#### Study material ####

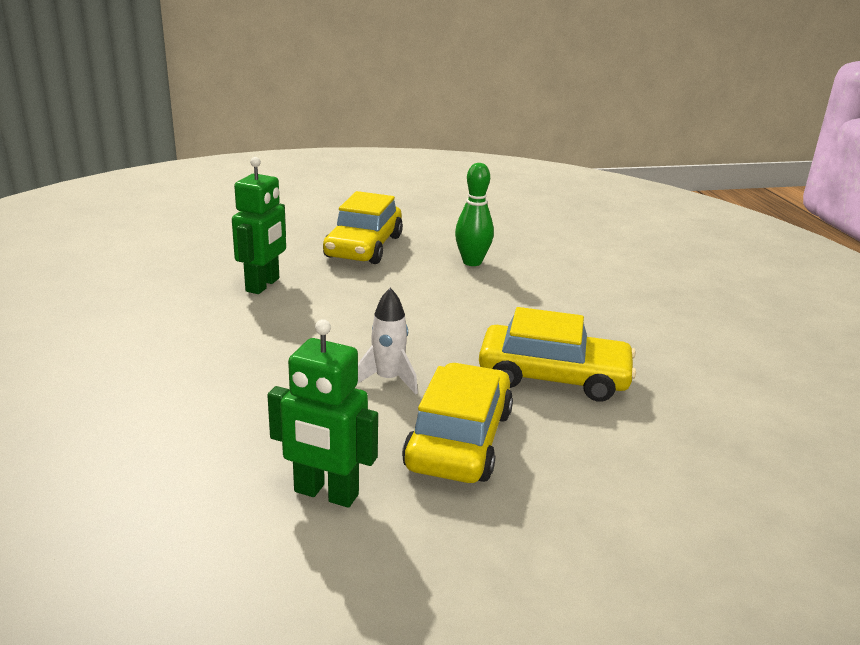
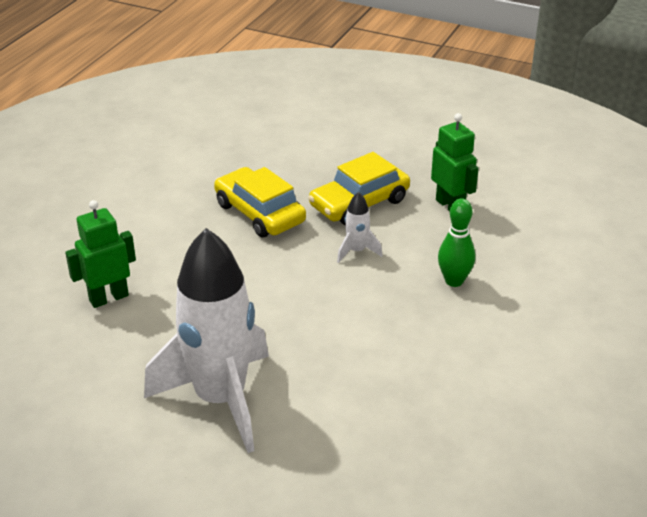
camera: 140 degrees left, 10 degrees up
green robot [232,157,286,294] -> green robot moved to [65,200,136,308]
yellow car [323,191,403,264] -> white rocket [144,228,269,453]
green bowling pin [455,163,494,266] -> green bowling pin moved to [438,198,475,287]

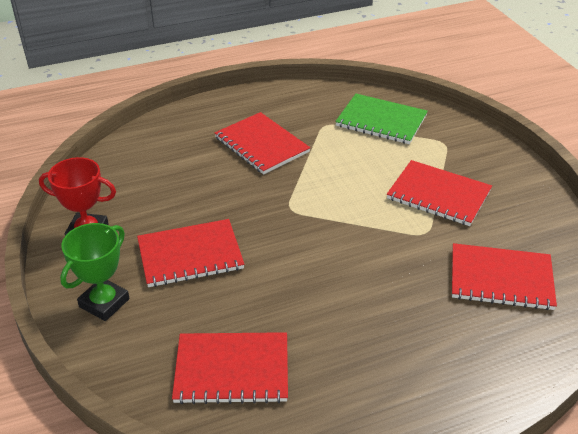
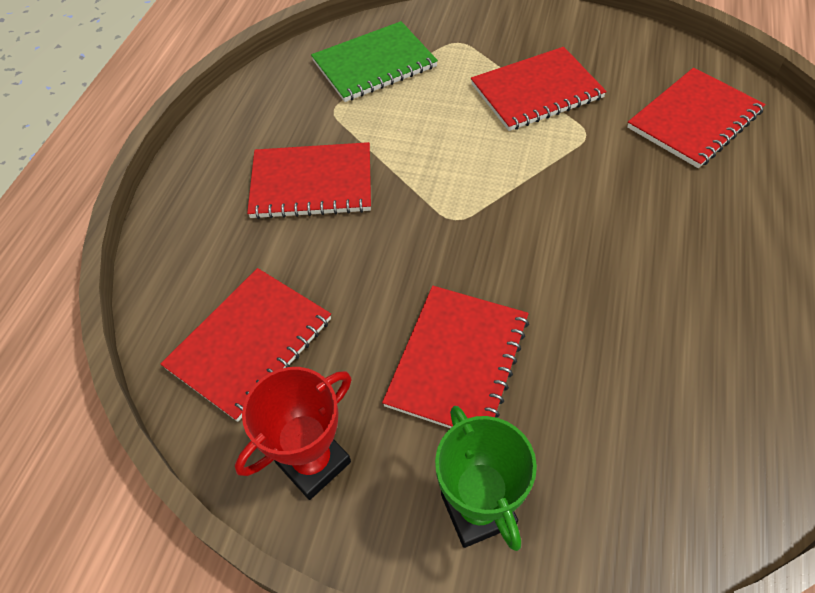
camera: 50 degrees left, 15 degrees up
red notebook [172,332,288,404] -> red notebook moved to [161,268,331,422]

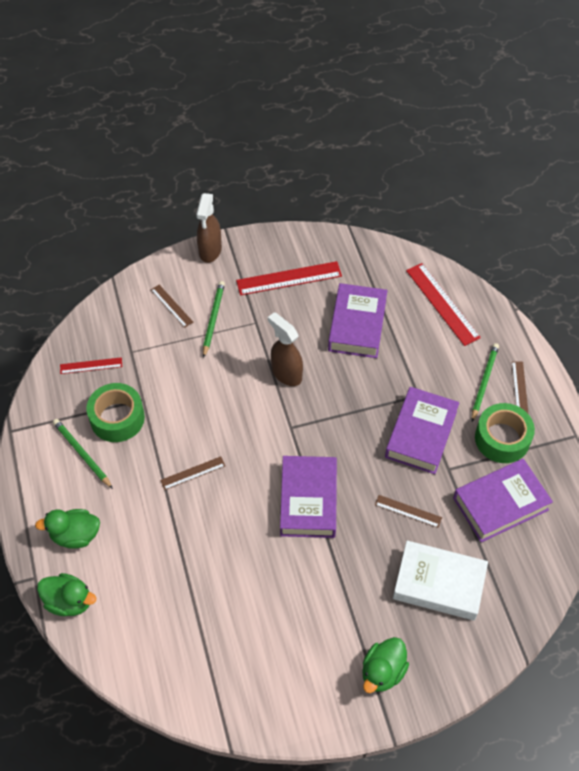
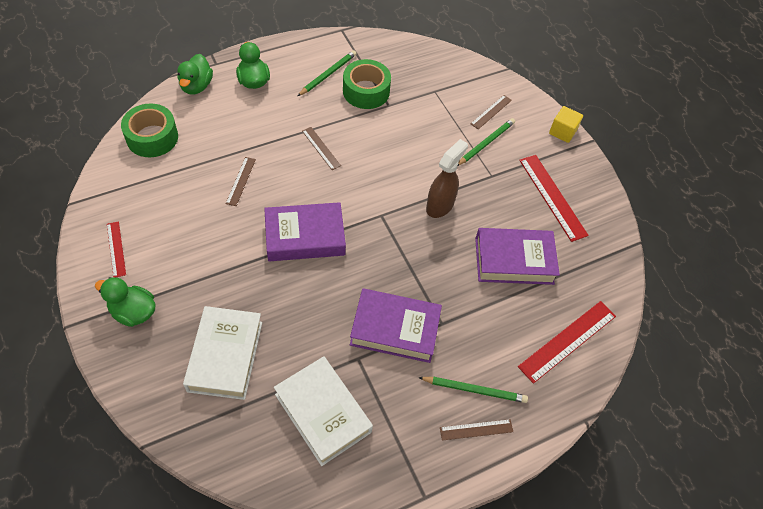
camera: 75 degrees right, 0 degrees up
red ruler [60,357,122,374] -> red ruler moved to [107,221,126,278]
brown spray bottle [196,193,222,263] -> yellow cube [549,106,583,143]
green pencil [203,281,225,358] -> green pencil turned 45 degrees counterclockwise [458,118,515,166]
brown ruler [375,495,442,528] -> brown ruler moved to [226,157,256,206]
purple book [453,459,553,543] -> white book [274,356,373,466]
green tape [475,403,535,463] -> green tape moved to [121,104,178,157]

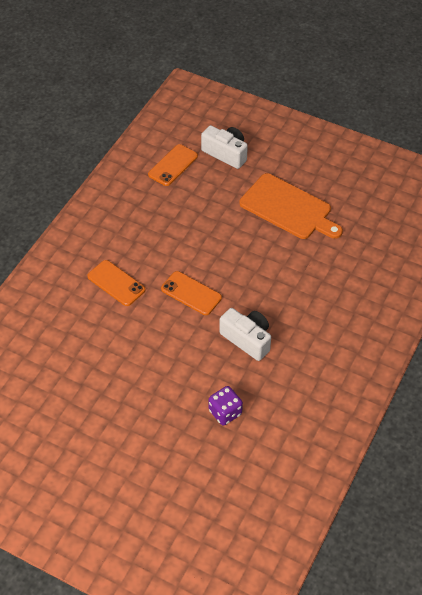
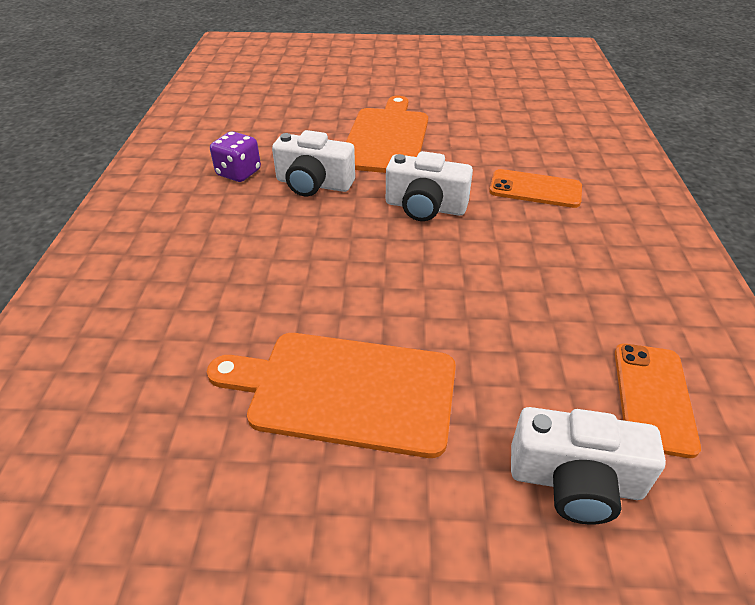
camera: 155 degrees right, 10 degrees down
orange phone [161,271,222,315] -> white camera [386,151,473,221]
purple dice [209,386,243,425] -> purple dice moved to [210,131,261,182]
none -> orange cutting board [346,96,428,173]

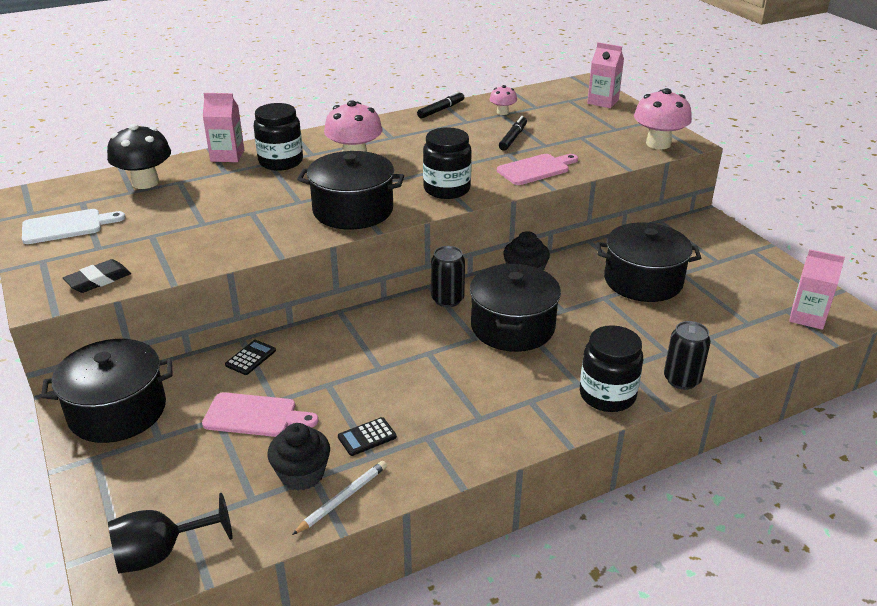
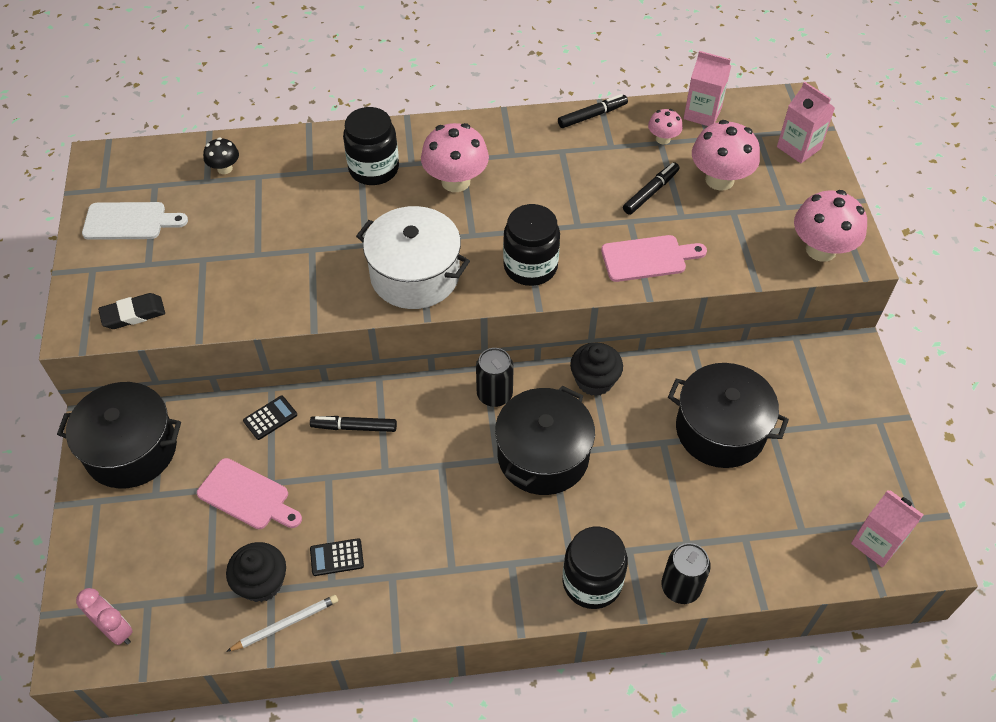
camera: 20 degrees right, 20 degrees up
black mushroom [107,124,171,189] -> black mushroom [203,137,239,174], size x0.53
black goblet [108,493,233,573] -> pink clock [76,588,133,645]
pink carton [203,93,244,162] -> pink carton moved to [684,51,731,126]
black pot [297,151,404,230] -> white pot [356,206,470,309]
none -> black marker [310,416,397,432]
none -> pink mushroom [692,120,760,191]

####

Look for the word "yellow". Copy out every line of the data that has it.

yellow car [323,191,403,264] -> white rocket [144,228,269,453]
brown spray bottle [196,193,222,263] -> yellow cube [549,106,583,143]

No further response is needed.